Spatial reasoning data:

============================================================

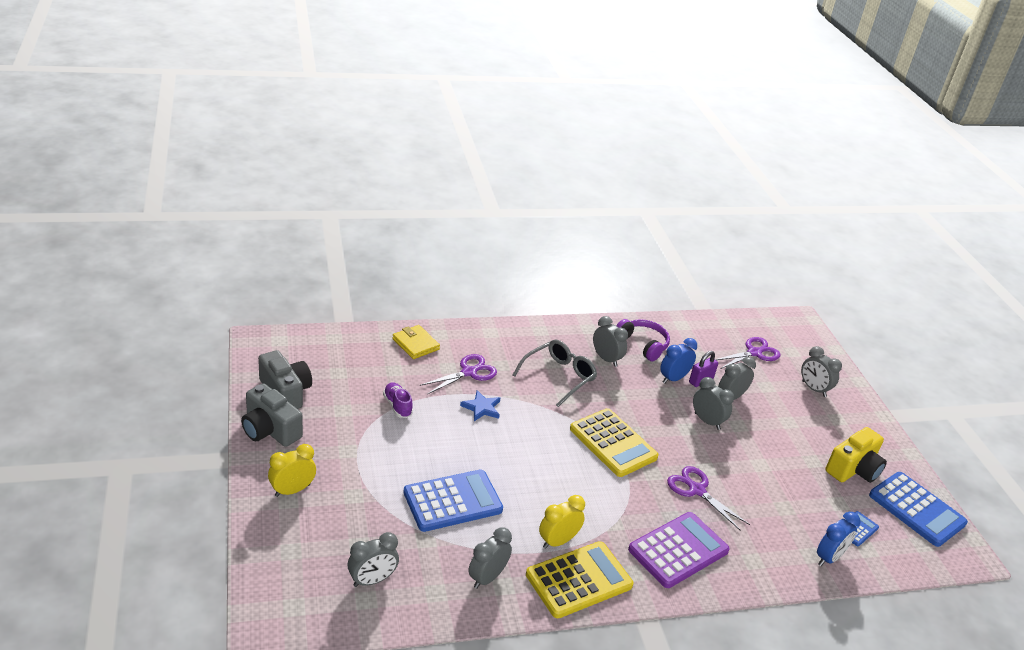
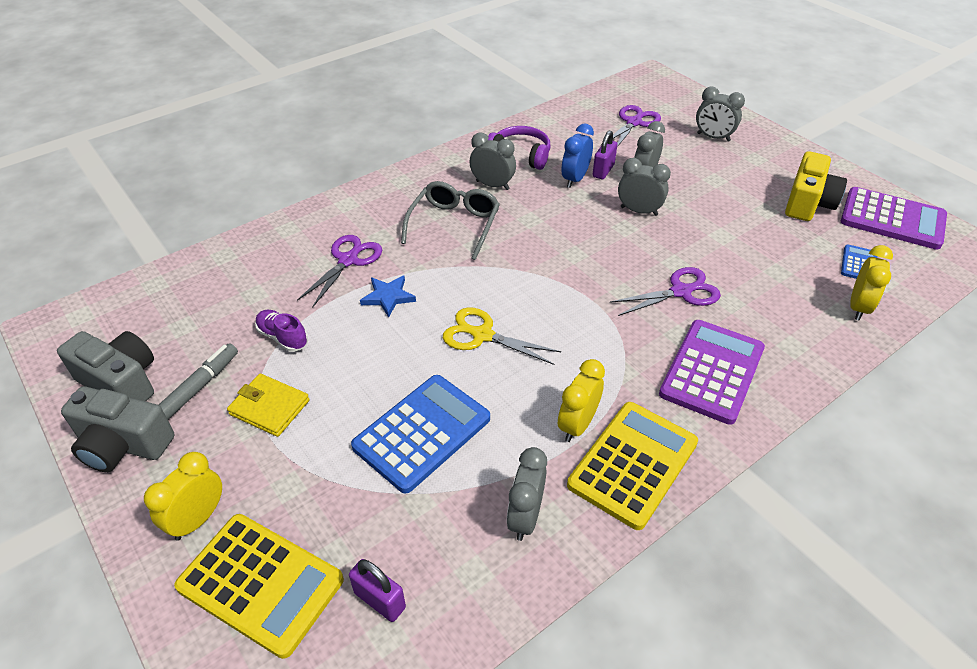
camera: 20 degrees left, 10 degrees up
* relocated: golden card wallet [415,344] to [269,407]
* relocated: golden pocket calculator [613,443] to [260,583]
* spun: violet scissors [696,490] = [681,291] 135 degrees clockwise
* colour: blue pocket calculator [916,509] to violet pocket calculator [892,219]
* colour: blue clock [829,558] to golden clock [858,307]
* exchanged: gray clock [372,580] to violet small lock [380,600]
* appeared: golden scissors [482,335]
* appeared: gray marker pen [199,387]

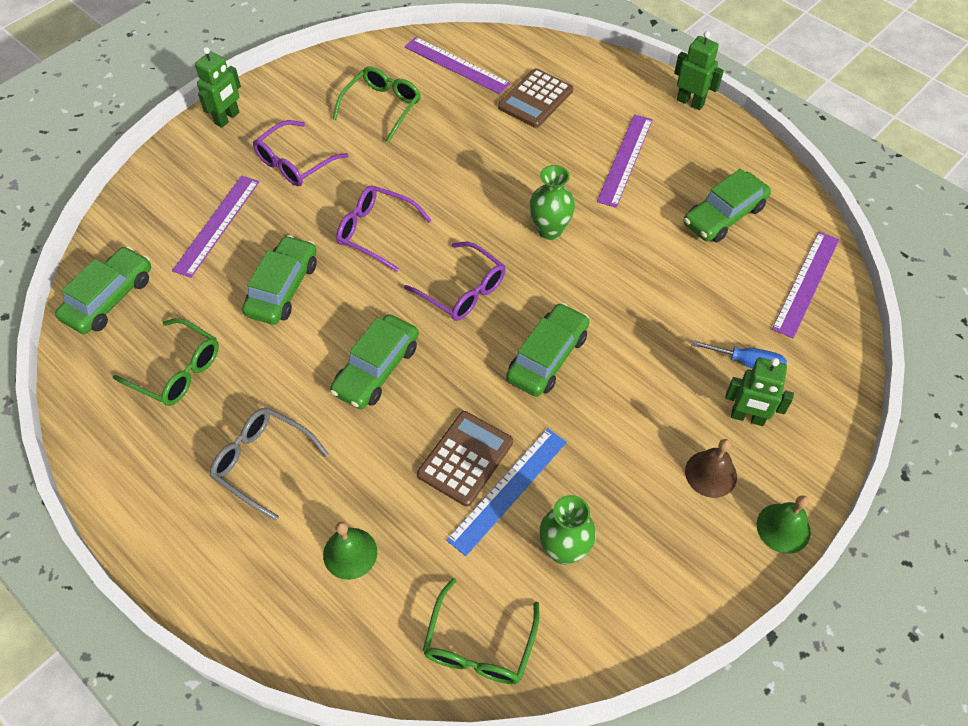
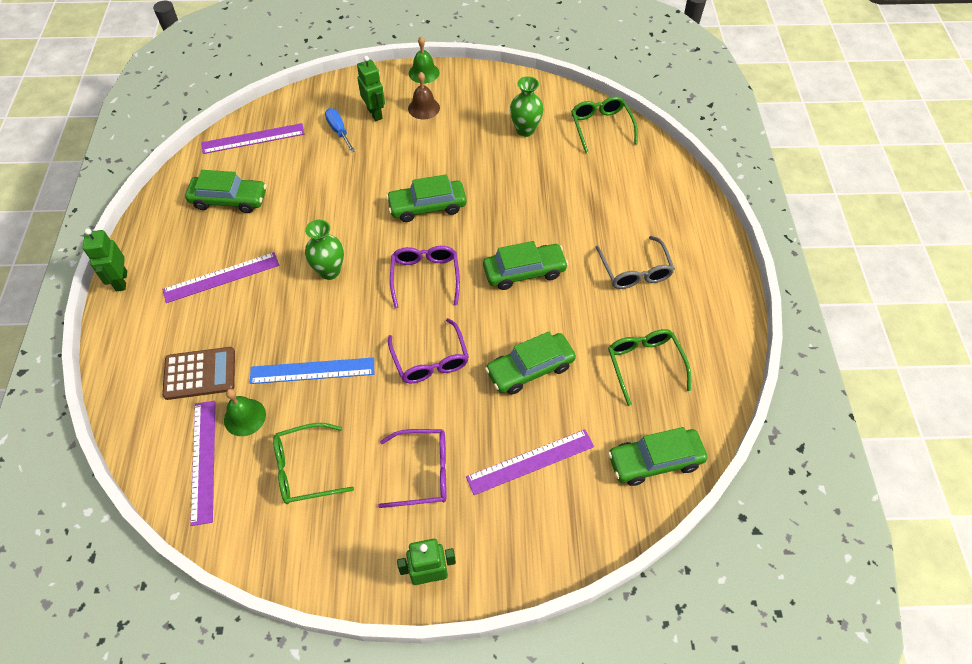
camera: 135 degrees left, 0 degrees up
* missing: dark brown pocket calculator [465,458]
* relocated: blue measuring stick [508,490] to [312,371]
* relocated: emerald hand bell [350,553] to [245,417]
* spun: emerald glasses [479,645] = [601,127] 75 degrees counterclockwise

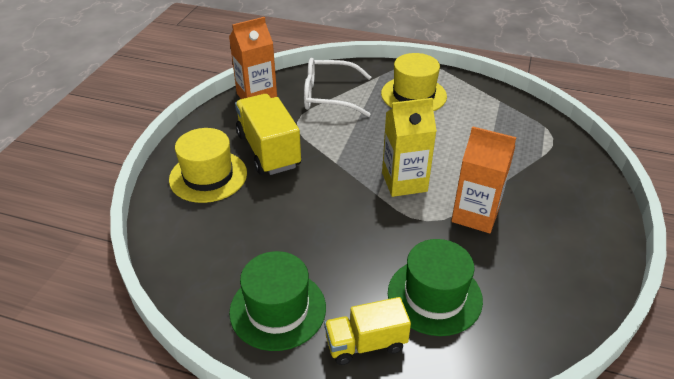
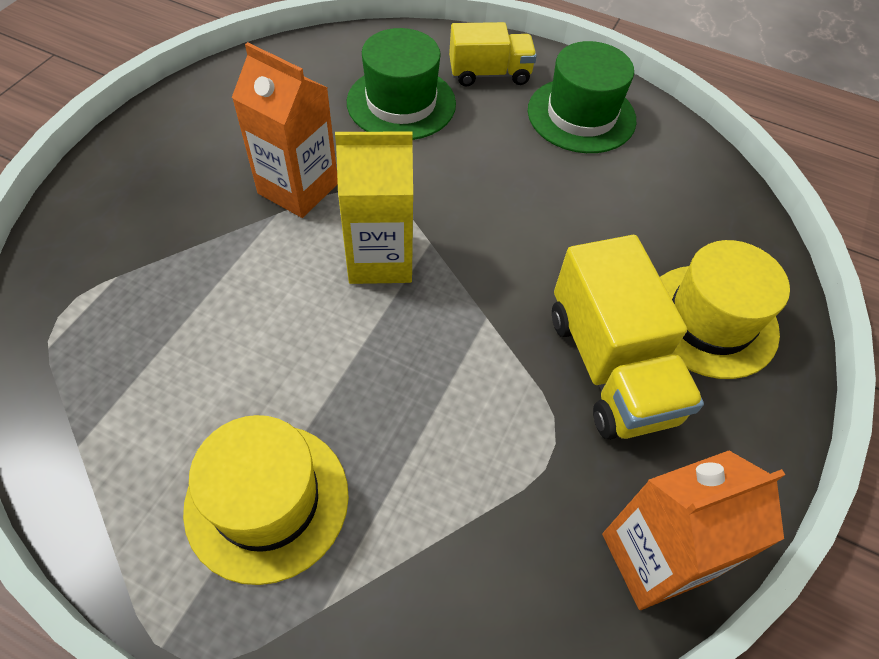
camera: 175 degrees left, 15 degrees up
* missing: pure white glasses [328,96]

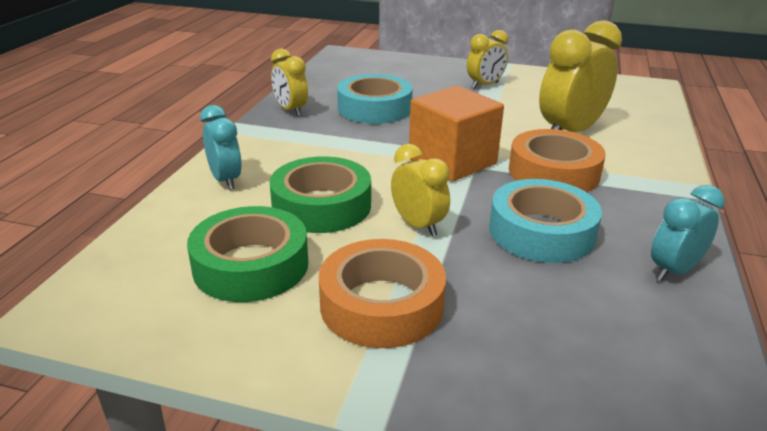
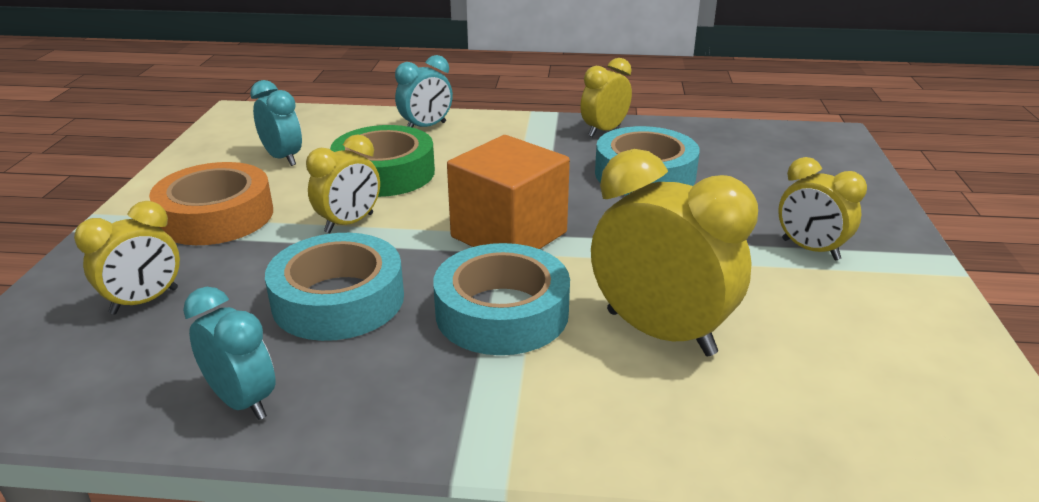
camera: 80 degrees right, 0 degrees up
* colour: bright orange roll of tape [553,172] to teal roll of tape [502,312]
* exchanged: emerald roll of tape [251,265] to teal clock [283,158]
* appeared: golden clock [144,301]

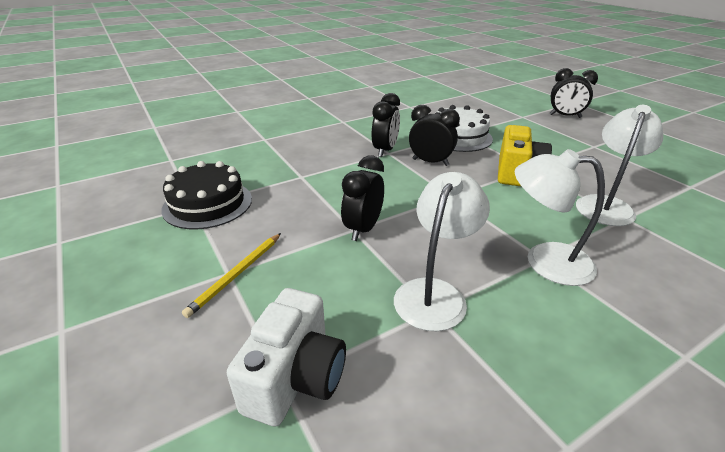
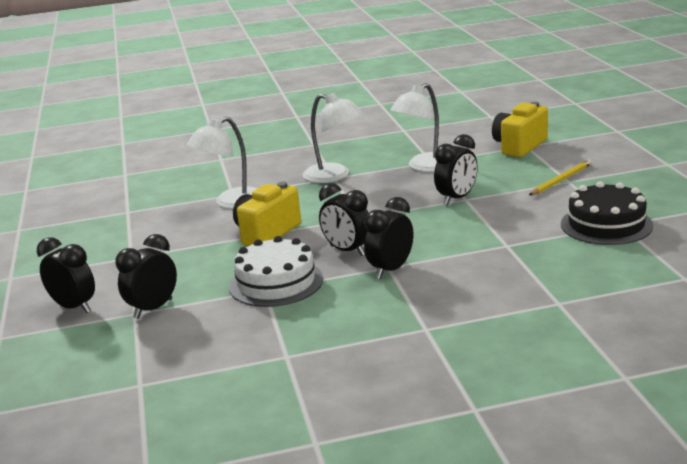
camera: 160 degrees left, 10 degrees down
* colour: pure white photo camera [295,377] to golden photo camera [519,146]
* appeared: black clock [153,309]

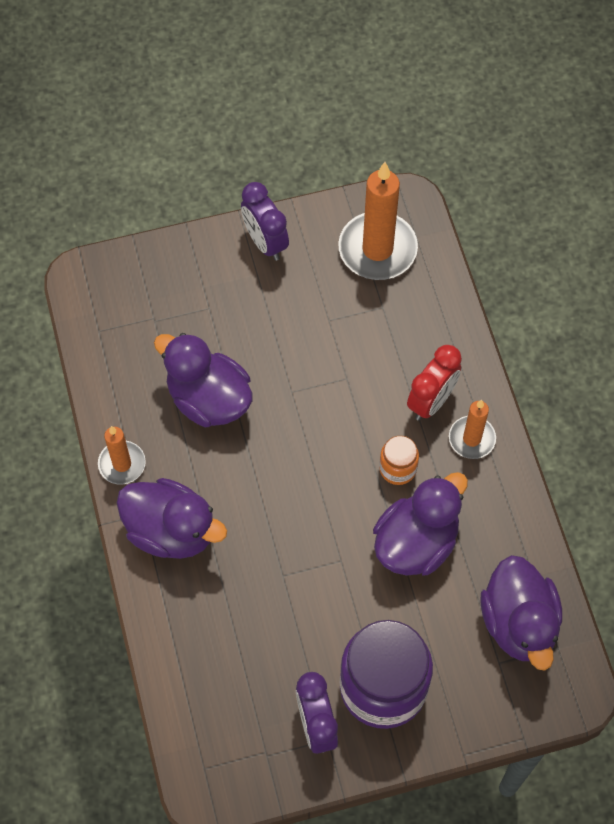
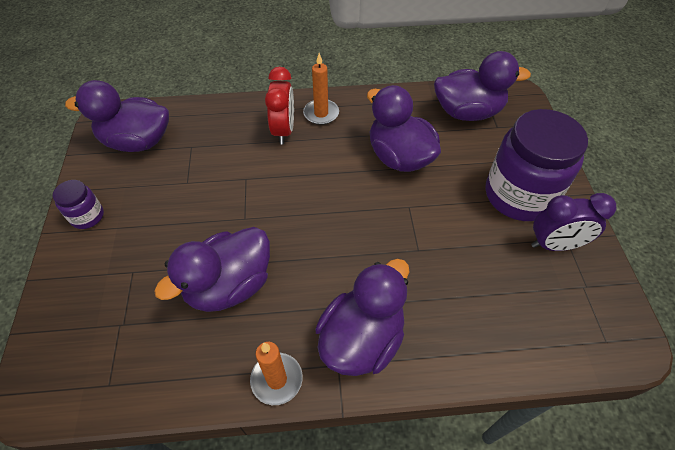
camera: 80 degrees left, 10 degrees down
* exchanged: bright orange wax candle [377,249] to violet toy duck [137,142]
* exchanged: violet clock [265,242] to violet preserve jar [87,216]
* spun: crimson clock [431,401] = [283,130] 45 degrees clockwise
* missing: bright orange preserve jar [398,468]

============================================================

§ **BRIEF**:
The data is to be restated word for word, with any pictures set aside.

§ **RESULT**:
camera: 20 degrees left, 10 degrees up
* relocated: golden card wallet [415,344] to [269,407]
* relocated: golden pocket calculator [613,443] to [260,583]
* spun: violet scissors [696,490] = [681,291] 135 degrees clockwise
* colour: blue pocket calculator [916,509] to violet pocket calculator [892,219]
* colour: blue clock [829,558] to golden clock [858,307]
* exchanged: gray clock [372,580] to violet small lock [380,600]
* appeared: golden scissors [482,335]
* appeared: gray marker pen [199,387]

camera: 135 degrees left, 0 degrees up
* missing: dark brown pocket calculator [465,458]
* relocated: blue measuring stick [508,490] to [312,371]
* relocated: emerald hand bell [350,553] to [245,417]
* spun: emerald glasses [479,645] = [601,127] 75 degrees counterclockwise

camera: 175 degrees left, 15 degrees up
* missing: pure white glasses [328,96]

camera: 80 degrees right, 0 degrees up
* colour: bright orange roll of tape [553,172] to teal roll of tape [502,312]
* exchanged: emerald roll of tape [251,265] to teal clock [283,158]
* appeared: golden clock [144,301]

camera: 160 degrees left, 10 degrees down
* colour: pure white photo camera [295,377] to golden photo camera [519,146]
* appeared: black clock [153,309]

camera: 80 degrees left, 10 degrees down
* exchanged: bright orange wax candle [377,249] to violet toy duck [137,142]
* exchanged: violet clock [265,242] to violet preserve jar [87,216]
* spun: crimson clock [431,401] = [283,130] 45 degrees clockwise
* missing: bright orange preserve jar [398,468]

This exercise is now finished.